## REQUIRED WORK
Say how many lines in the entries below have the word "yellow" in them, giving only the number.
---------- MATERIAL FOR THIS EXERCISE ----------
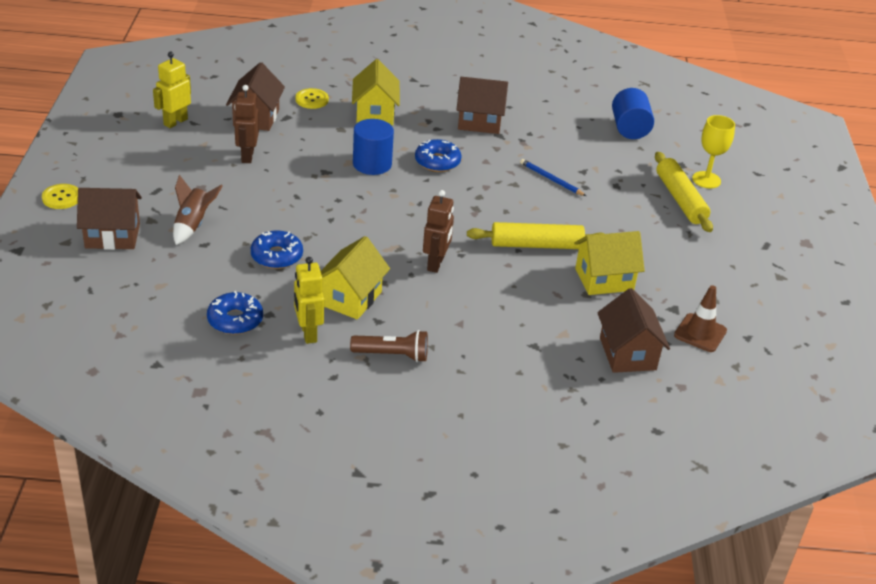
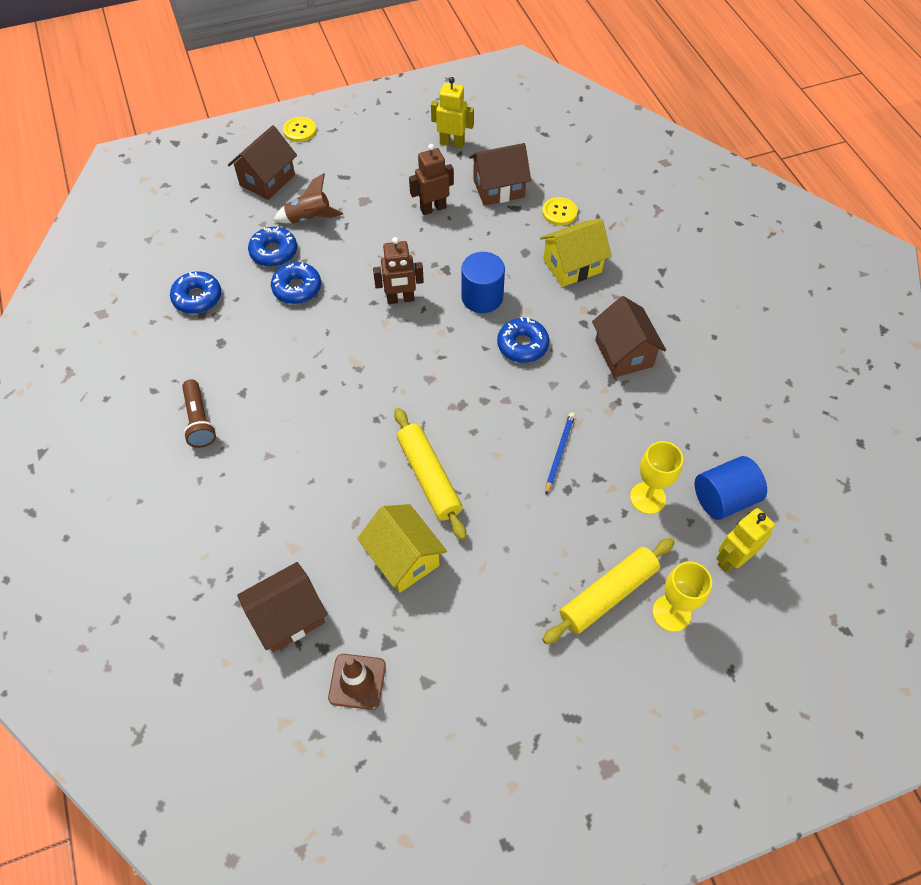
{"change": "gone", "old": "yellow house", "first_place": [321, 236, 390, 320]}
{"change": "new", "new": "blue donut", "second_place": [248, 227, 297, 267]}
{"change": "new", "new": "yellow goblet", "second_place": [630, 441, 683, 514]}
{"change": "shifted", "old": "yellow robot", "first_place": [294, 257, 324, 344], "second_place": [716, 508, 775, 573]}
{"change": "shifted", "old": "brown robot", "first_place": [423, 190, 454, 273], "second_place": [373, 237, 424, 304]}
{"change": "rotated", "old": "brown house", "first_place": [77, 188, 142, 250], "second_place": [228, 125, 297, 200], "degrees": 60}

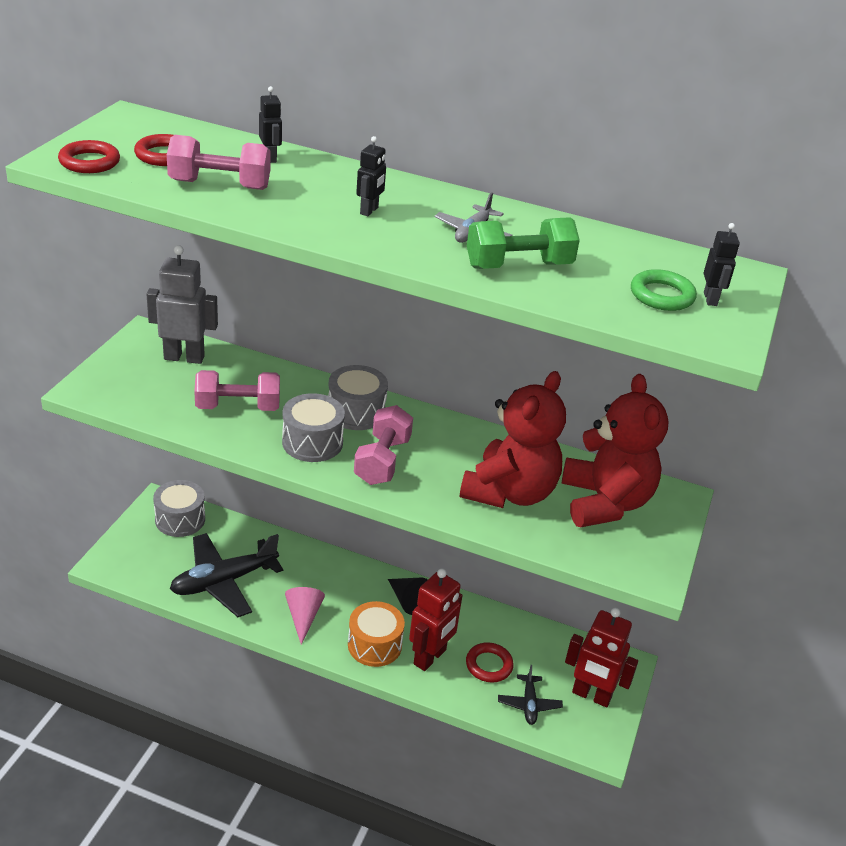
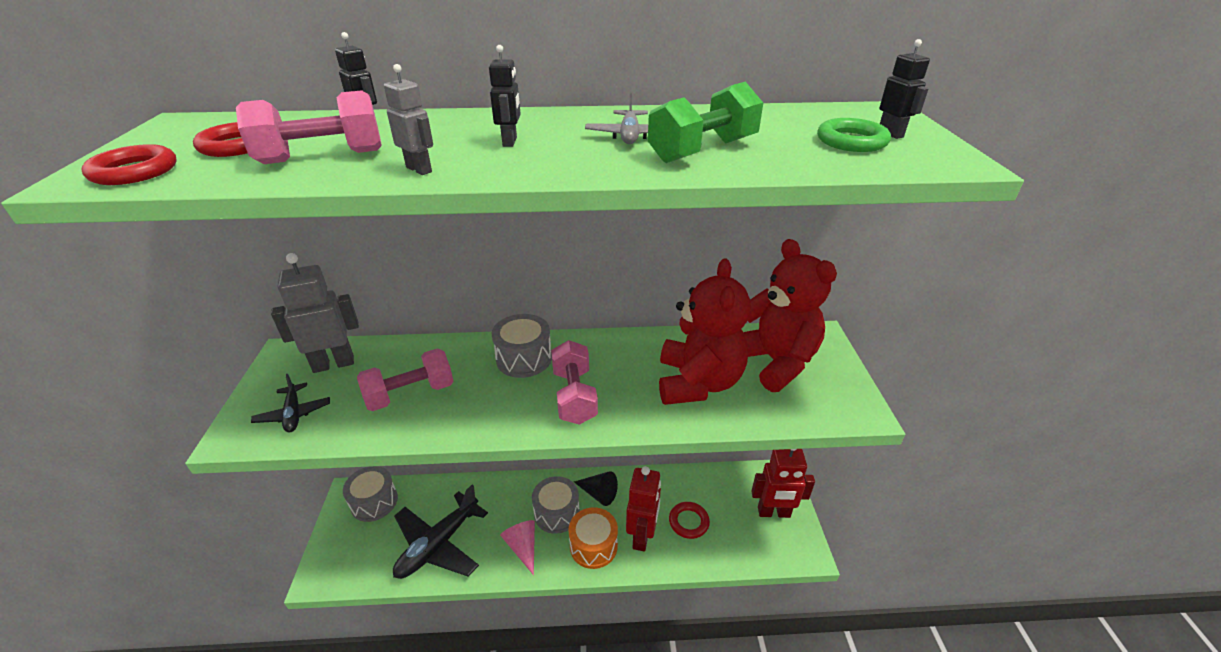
{"change": "new", "new": "grey robot", "second_place": [384, 64, 433, 175]}
{"change": "shifted", "old": "grey drum", "first_place": [282, 393, 345, 462], "second_place": [532, 476, 580, 534]}
{"change": "shifted", "old": "black plane", "first_place": [498, 665, 563, 725], "second_place": [251, 374, 330, 432]}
----------
## WRITTEN RESPONSE
3